• [PROBLEM DETAILS]:
As you look over the data below, please find each line where the word "boat" appears, then copy it.

• [GIVEN DATA]:

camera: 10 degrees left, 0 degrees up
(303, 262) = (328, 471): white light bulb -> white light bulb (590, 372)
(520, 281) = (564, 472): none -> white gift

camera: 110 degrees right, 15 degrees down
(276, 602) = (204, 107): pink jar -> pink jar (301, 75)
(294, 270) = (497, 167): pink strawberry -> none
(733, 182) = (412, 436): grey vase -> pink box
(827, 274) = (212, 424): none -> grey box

...

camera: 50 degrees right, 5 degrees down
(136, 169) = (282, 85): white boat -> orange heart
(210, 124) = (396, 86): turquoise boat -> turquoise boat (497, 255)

• [SOLUTION]:
(136, 169) = (282, 85): white boat -> orange heart
(210, 124) = (396, 86): turquoise boat -> turquoise boat (497, 255)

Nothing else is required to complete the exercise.